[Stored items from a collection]
§ §

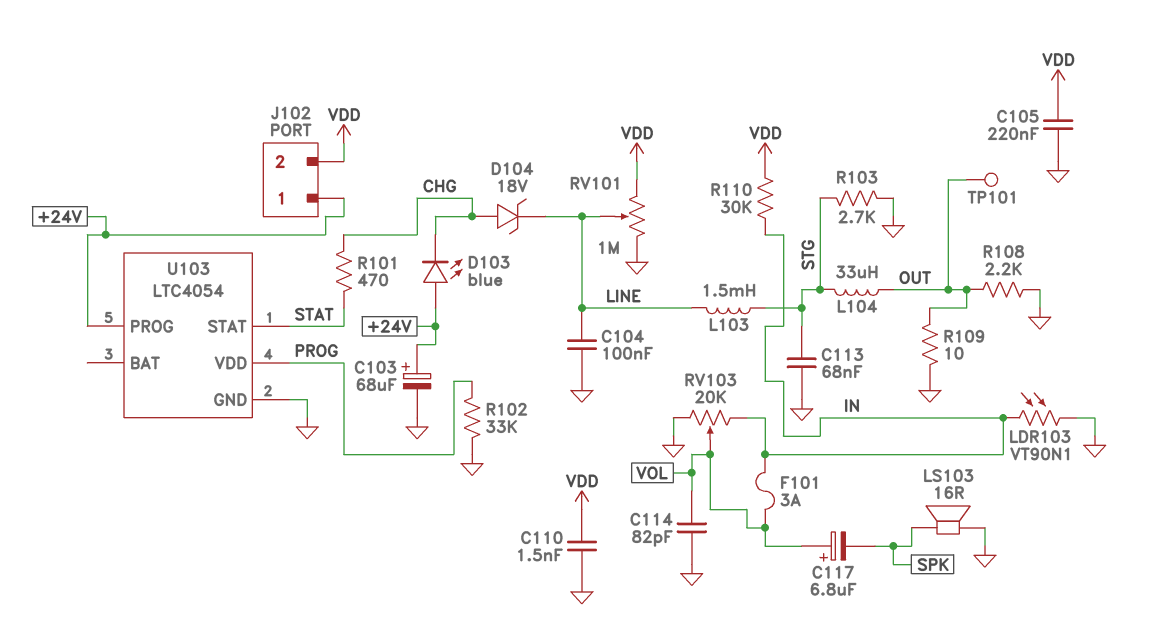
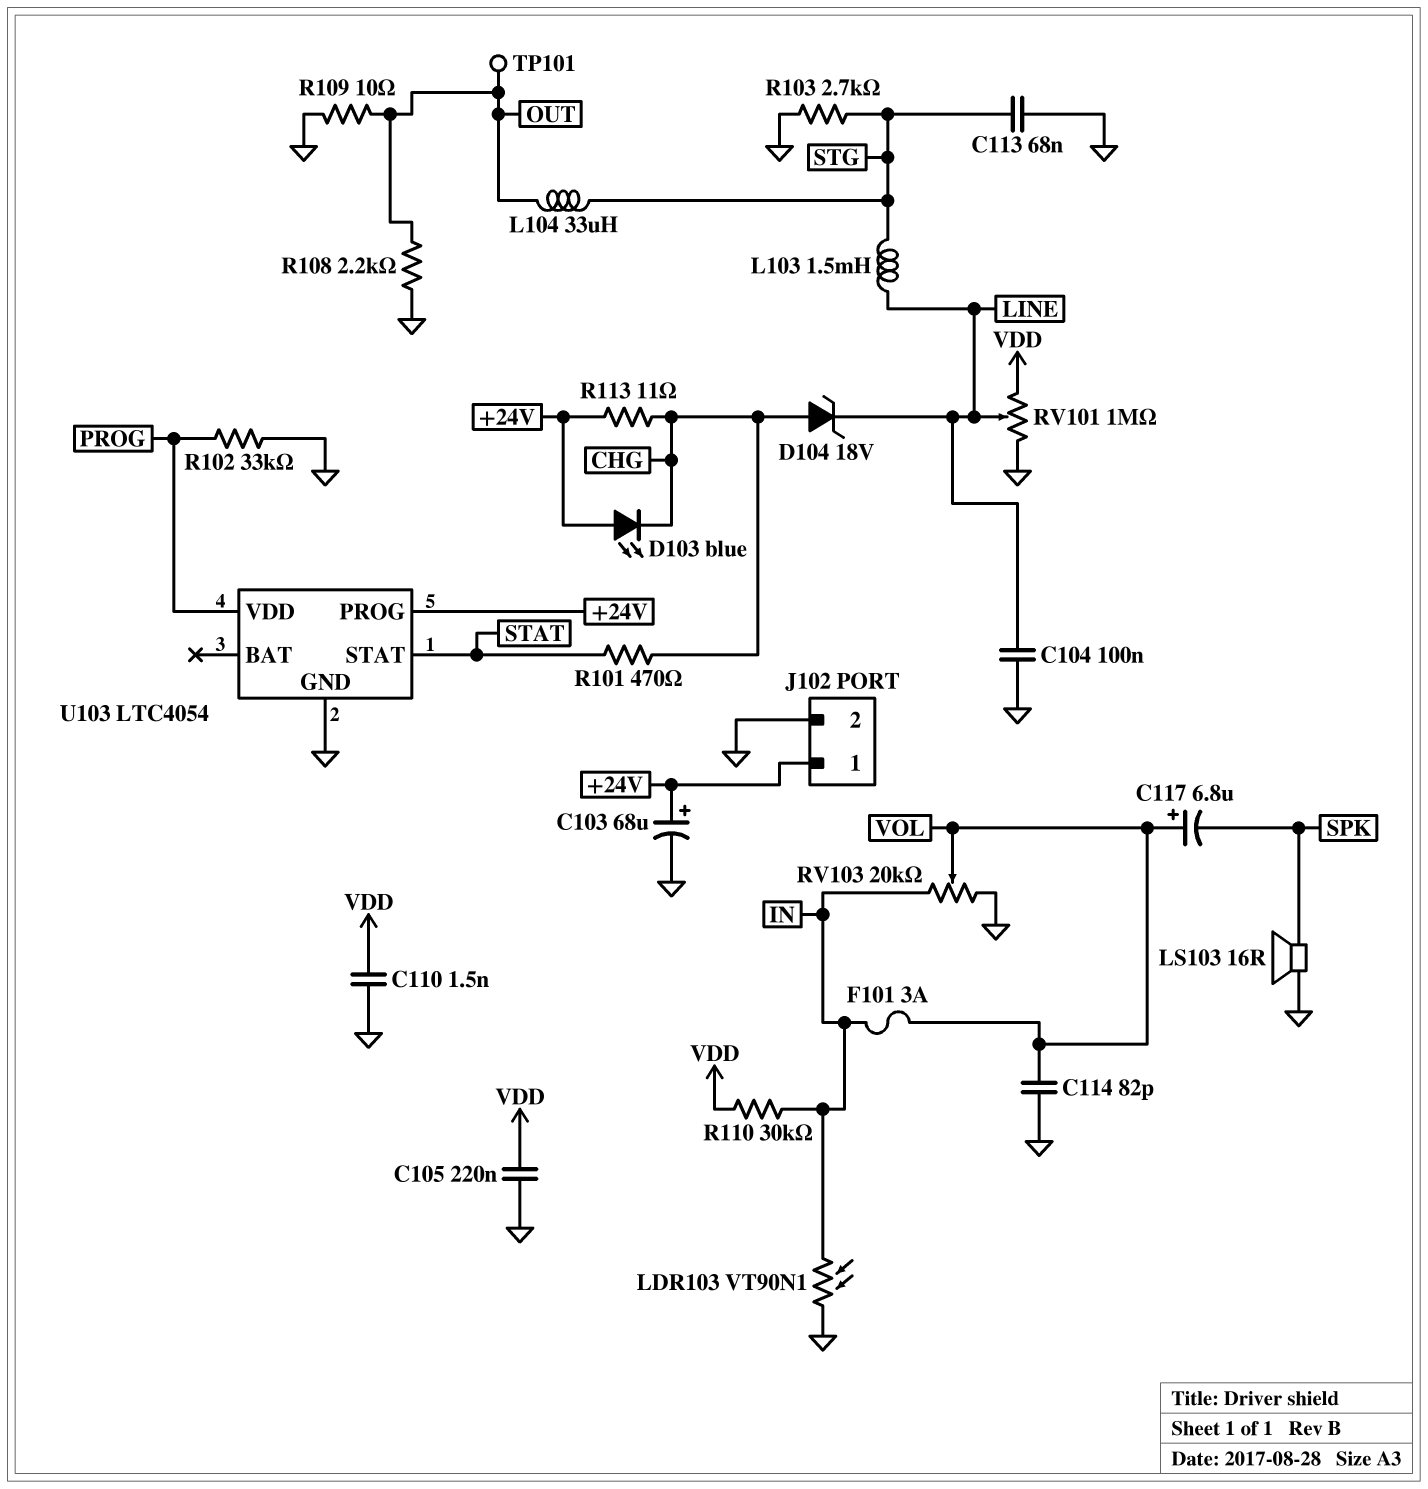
J102 pin 2: VDD -> GND
R113: none -> 11 (+24V, CHG)

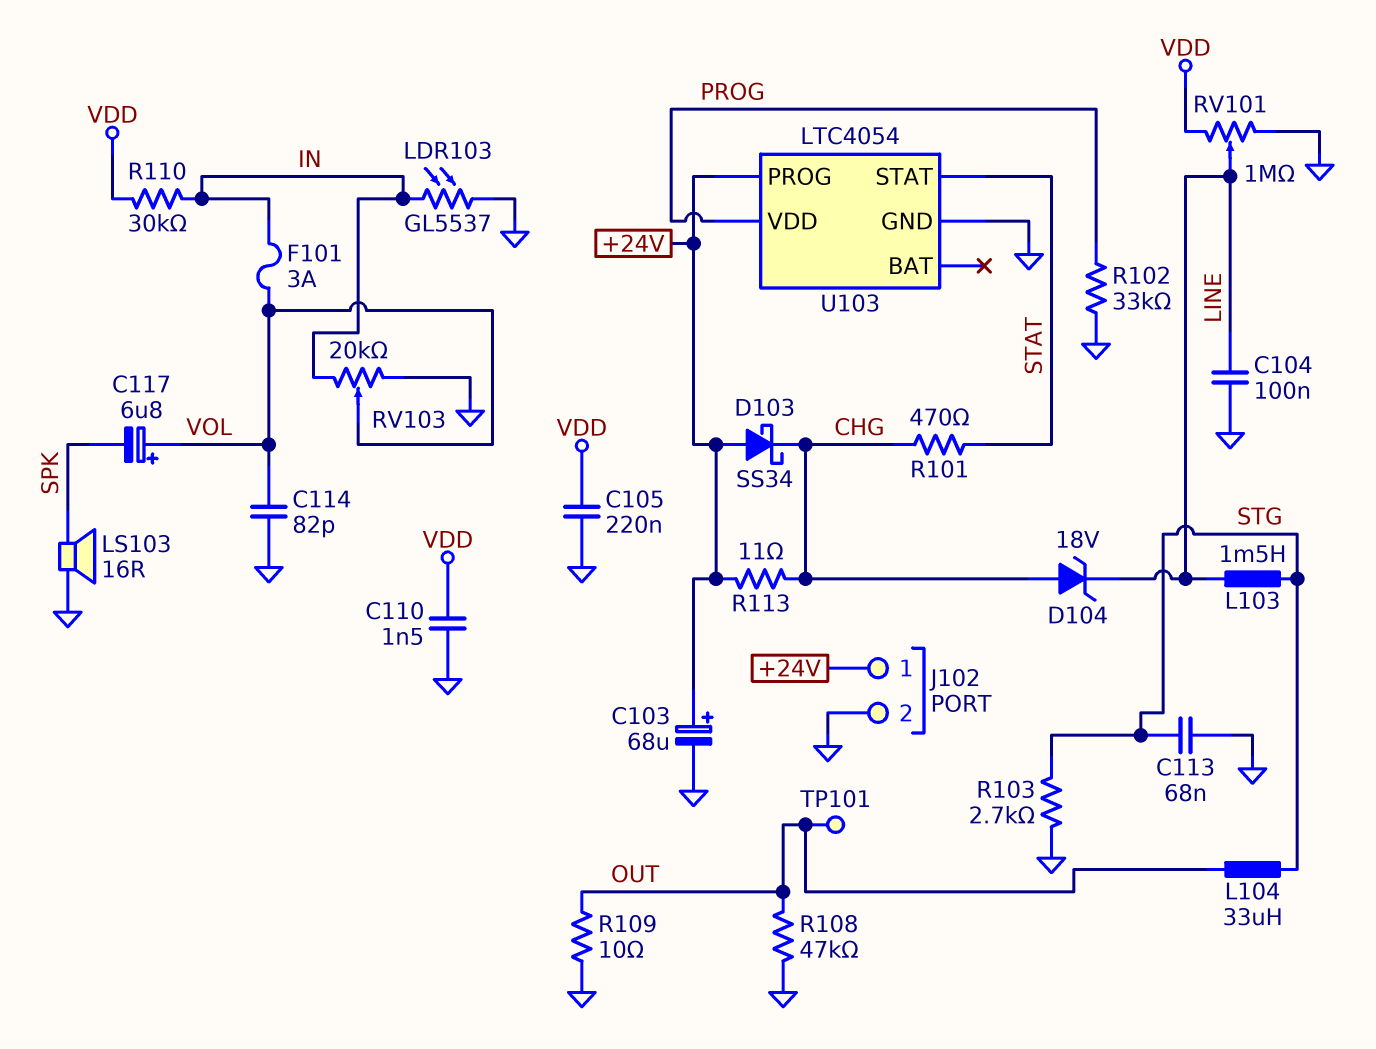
D103: LED blue (A +24V, K CHG) -> schottky SS34 (A +24V, K CHG)
LDR103: VT90N1 (GND, IN) -> GL5537 (GND, IN)
R108: 2.2k (GND, OUT) -> 47k (GND, OUT)

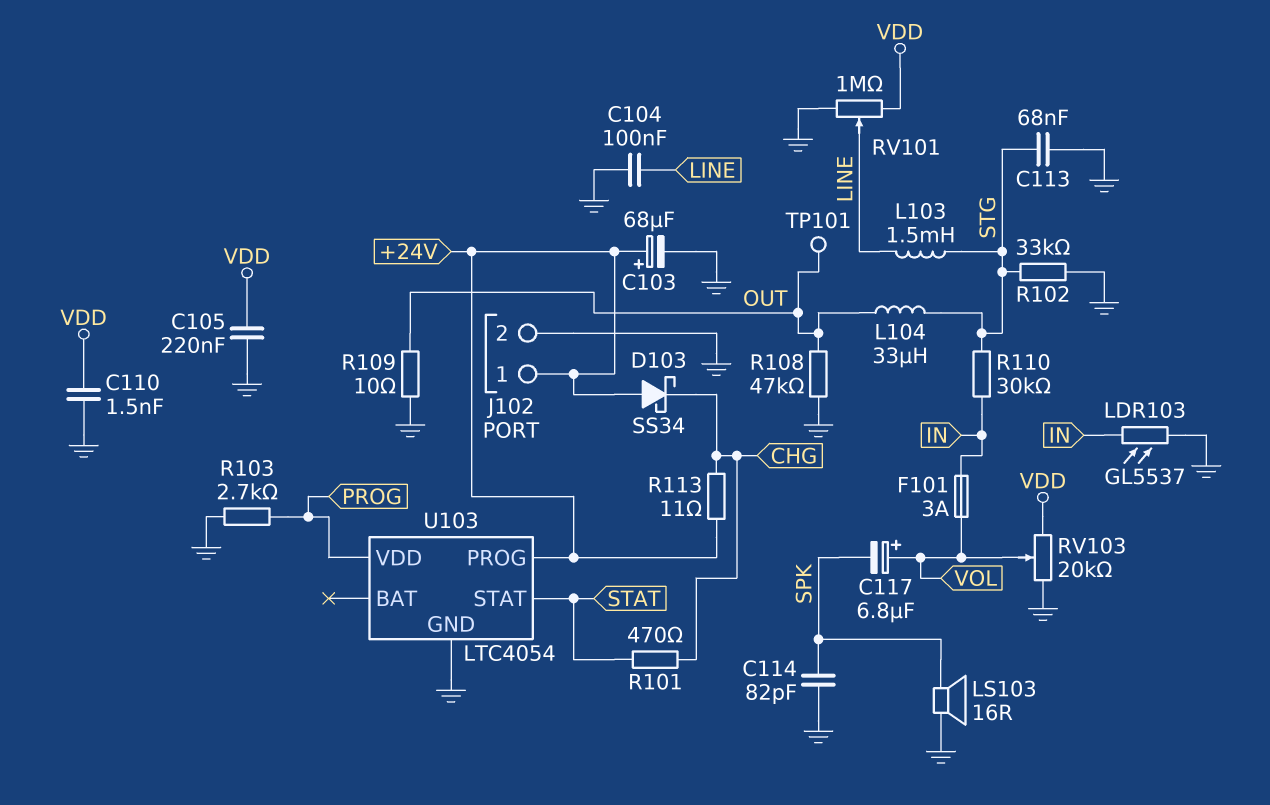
C114: 82pF (GND, VOL) -> 82pF (GND, SPK)
D104: zener 18V (A CHG, K LINE) -> none
R102: 33k (GND, PROG) -> 33k (GND, STG)
R103: 2.7k (GND, STG) -> 2.7k (GND, PROG)
R110: 30k (IN, VDD) -> 30k (IN, STG)
RV103: 20k (GND, IN, wiper VOL) -> 20k (GND, VDD, wiper VOL)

§ §

WHAT NEEDS TO BE DONE ▸ Look through the entries above and find each line where the word "none" occurs; copy those lines.

EXERCISE RESPONSE ▸
R113: none -> 11 (+24V, CHG)
D104: zener 18V (A CHG, K LINE) -> none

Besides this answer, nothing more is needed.